▶ _WHAT IS EXPECTED_: With pictures omitted, the line containing "white plate: 2 -> 0" and all later lines of the records below are to be restated word for word.

Object change descriptions:
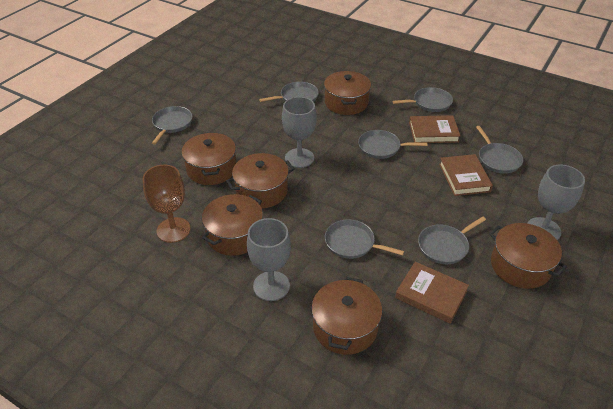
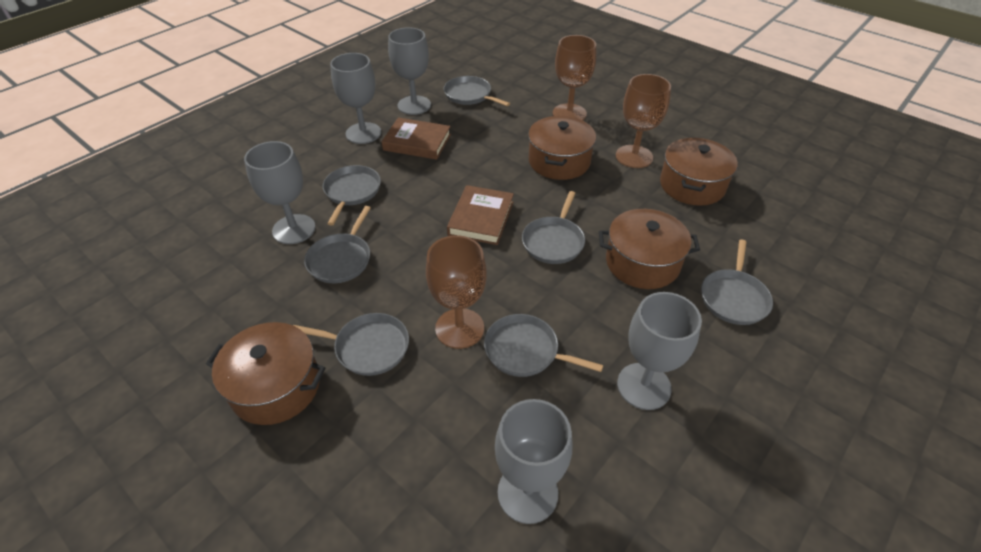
brown book: 3 -> 2
brown goblet: 1 -> 3
brown pot: 6 -> 4
grey goblet: 3 -> 5

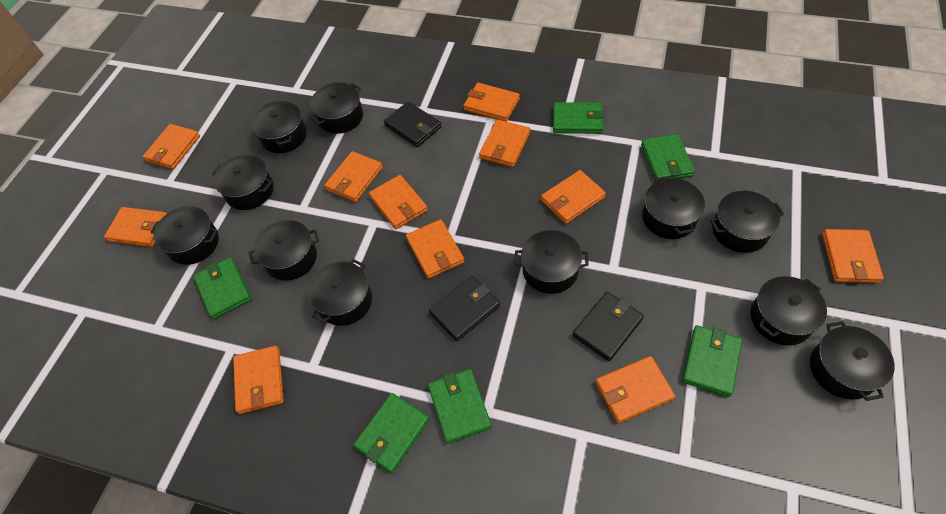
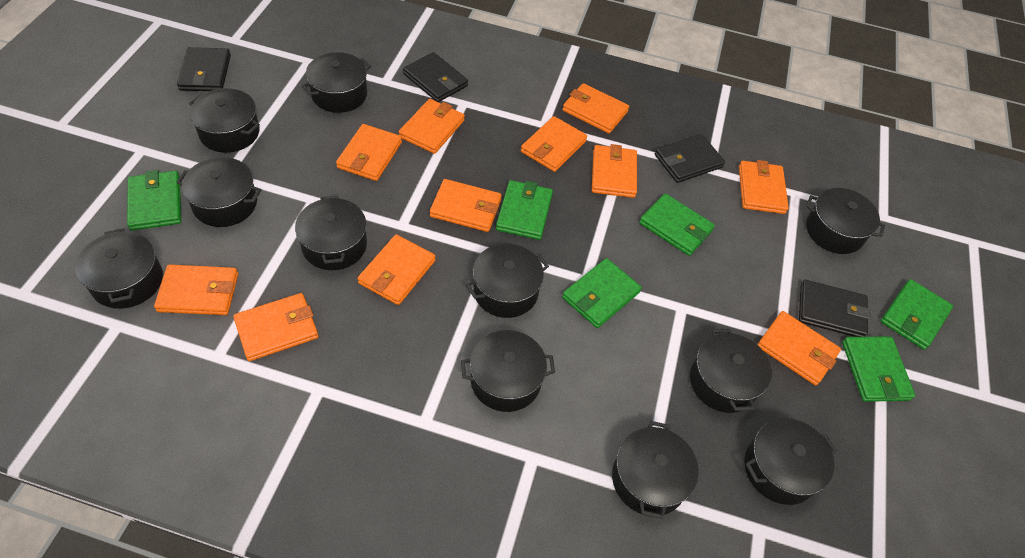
black wallet: 3 -> 4

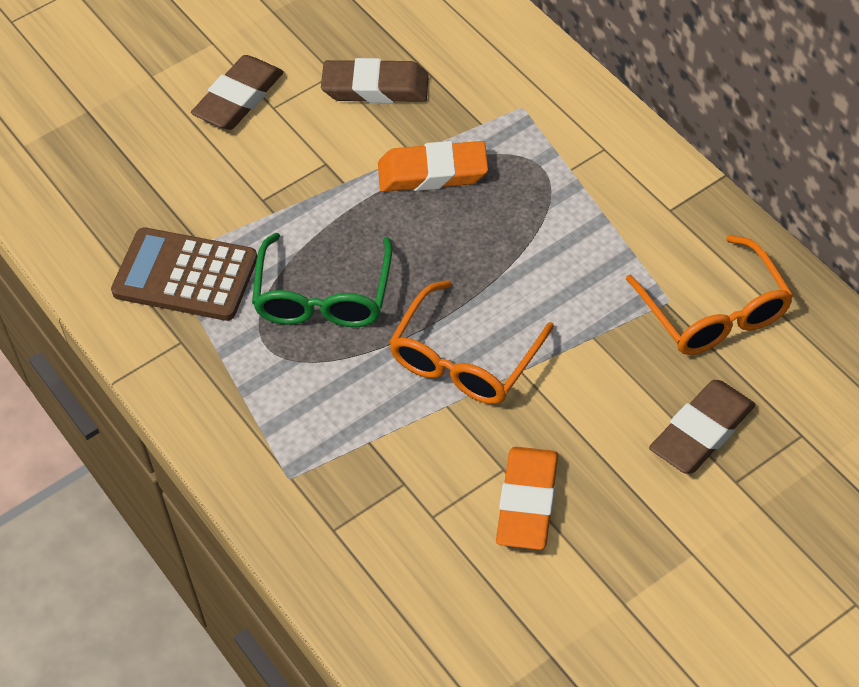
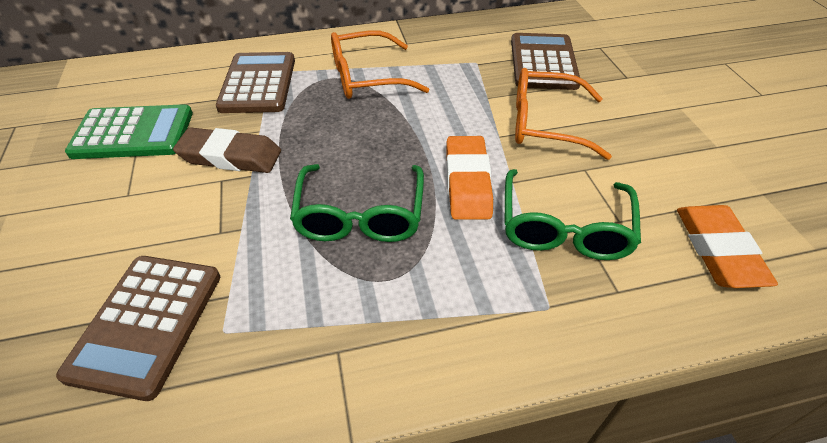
brown calculator: 1 -> 3
brown eraser: 3 -> 1
green calculator: 0 -> 1
green glasses: 1 -> 2

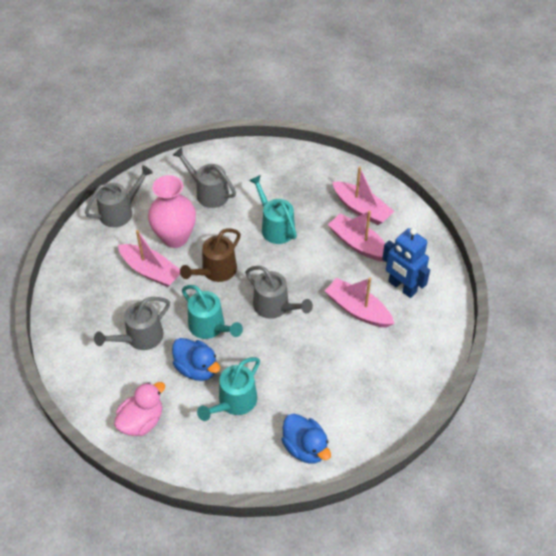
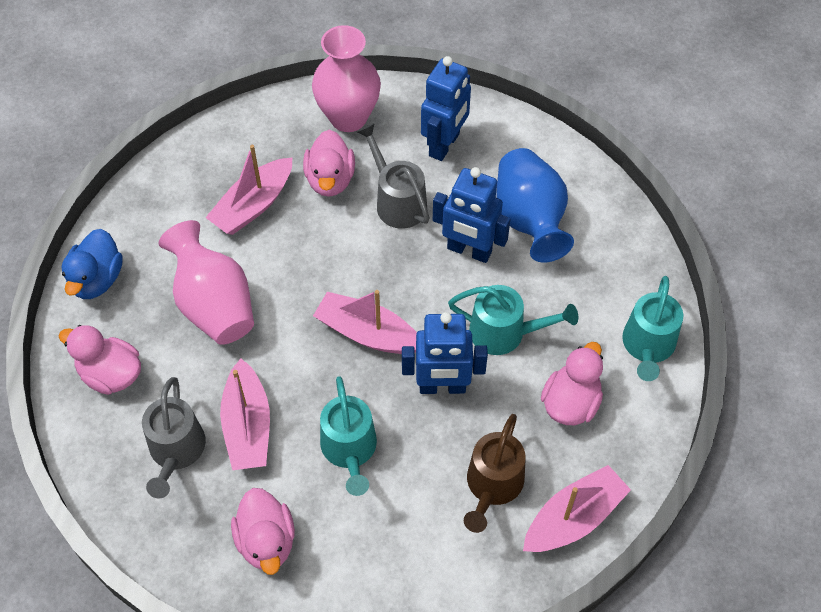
blue duck: 2 -> 1
blue robot: 1 -> 3
blue vase: 0 -> 1
grey watering can: 4 -> 2
pink duck: 1 -> 4
pink vase: 1 -> 2

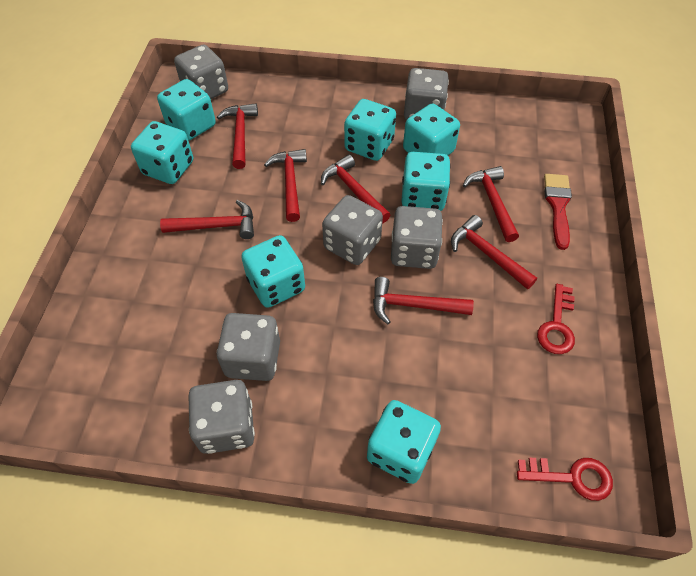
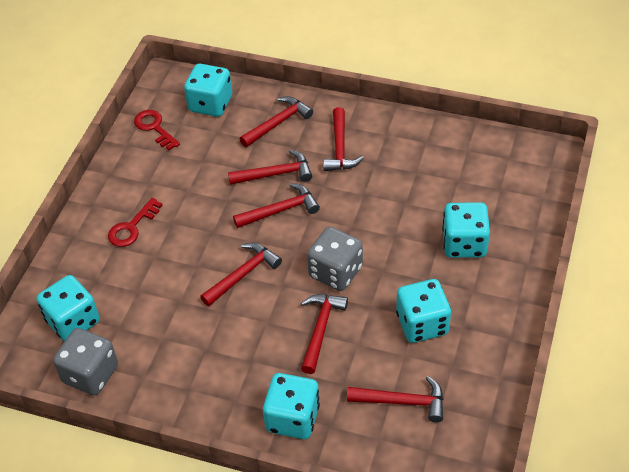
grey dice: 6 -> 2
red brush: 1 -> 0
turquoise dice: 7 -> 5

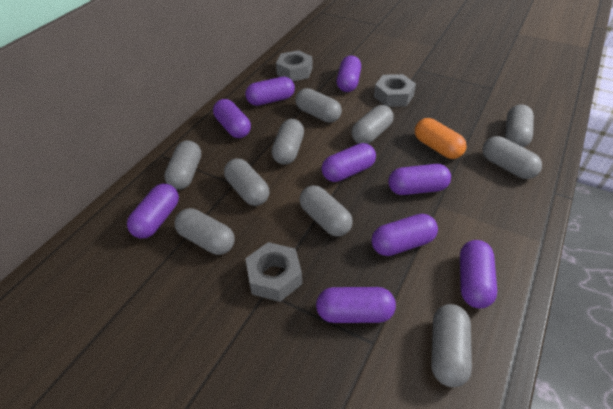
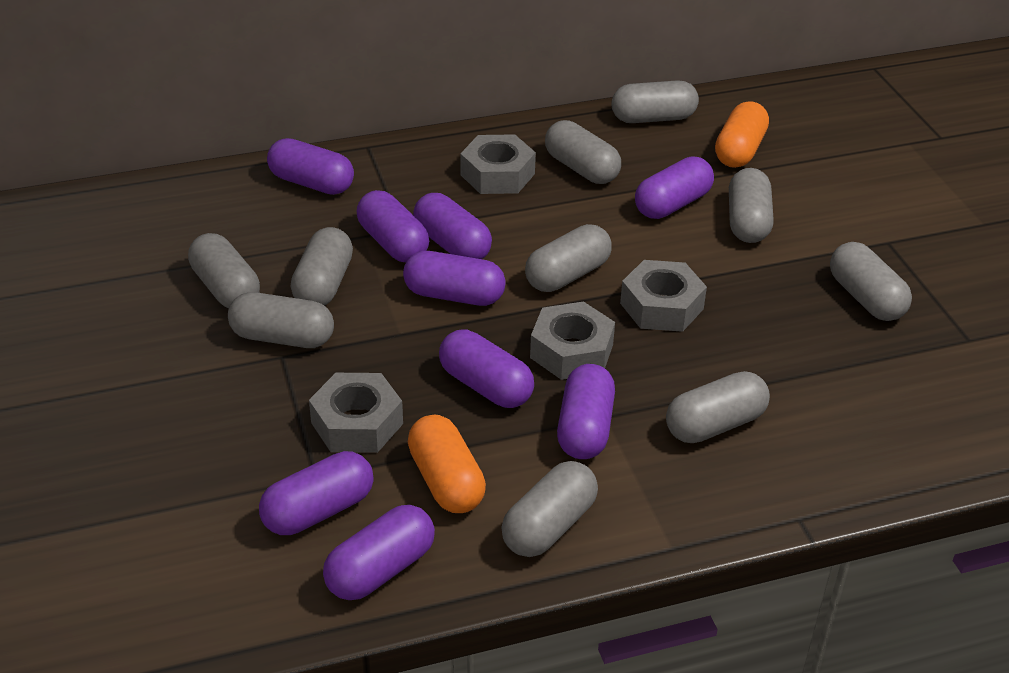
grey nut: 3 -> 4
orange capsule: 1 -> 2

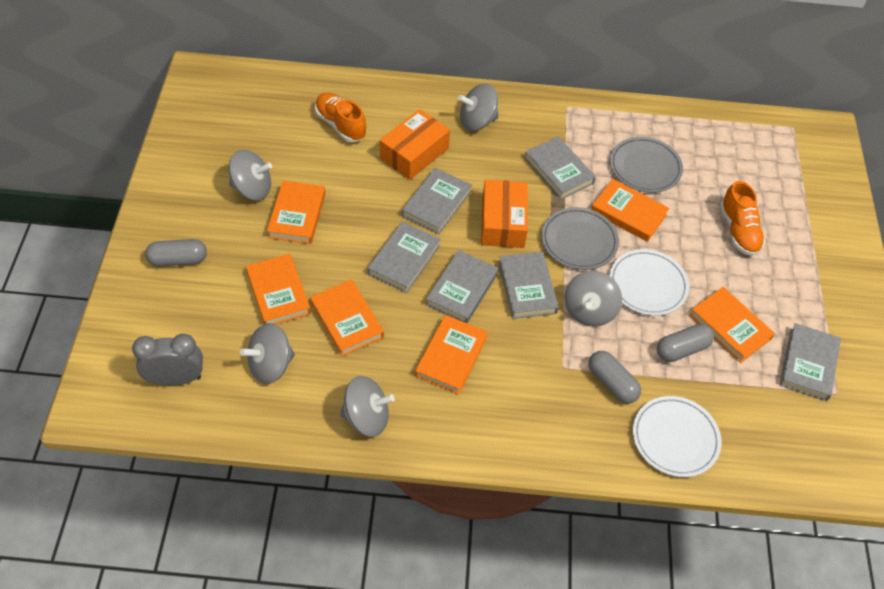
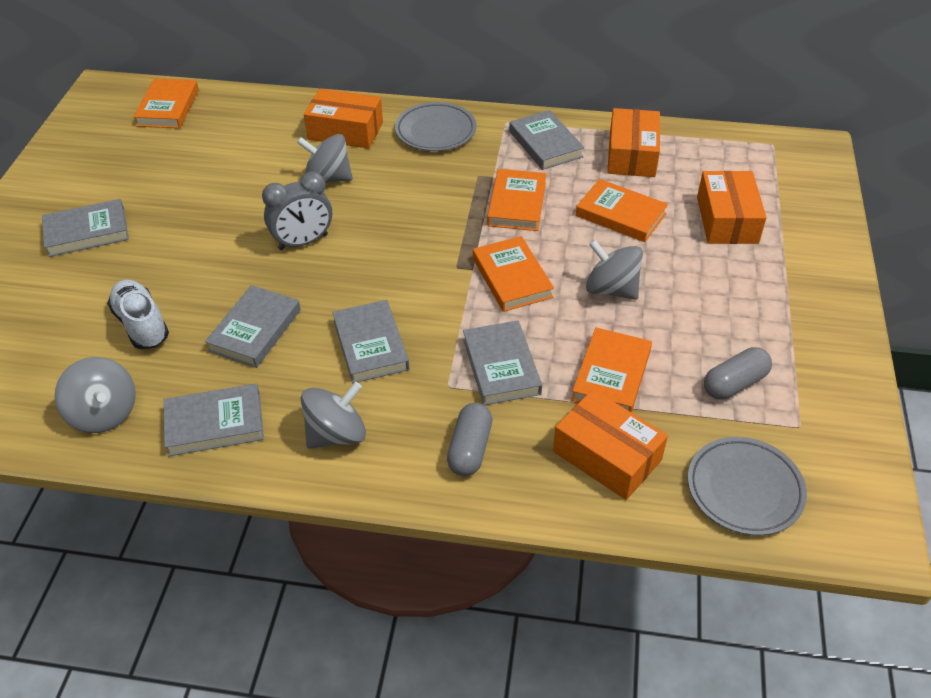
grey capsule: 3 -> 2
grey spinning top: 5 -> 4
orange book: 6 -> 5
orange box: 2 -> 4
orange shoe: 2 -> 0
white plate: 2 -> 0
white shoe: 0 -> 1

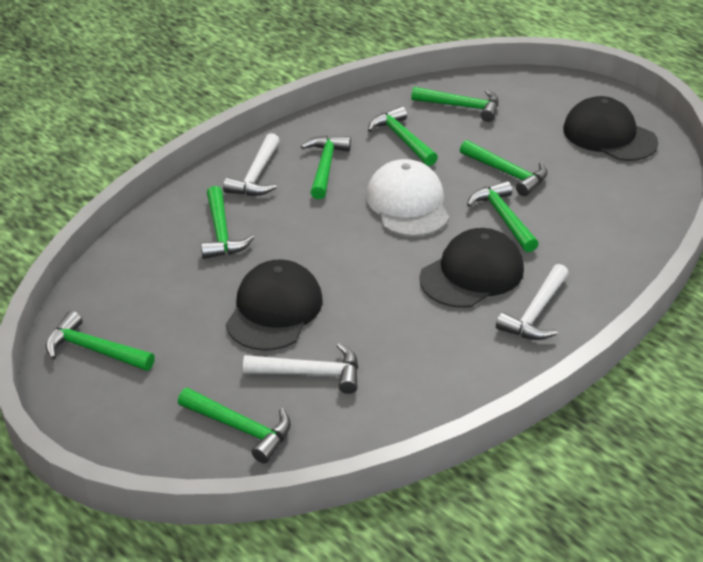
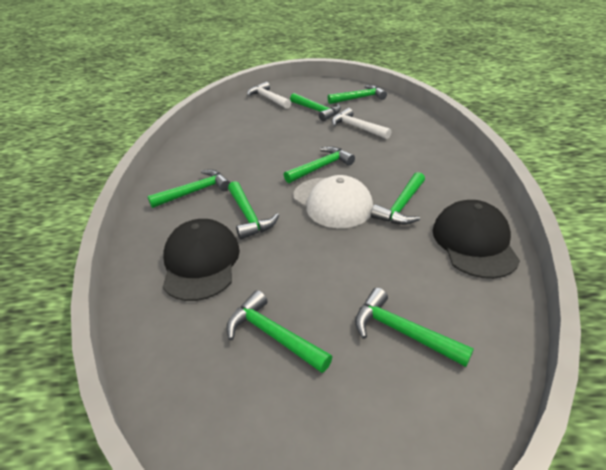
black cap: 3 -> 2
white hammer: 3 -> 2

▶ _OUTPUT BELOW_:
white plate: 2 -> 0
white shoe: 0 -> 1

black cap: 3 -> 2
white hammer: 3 -> 2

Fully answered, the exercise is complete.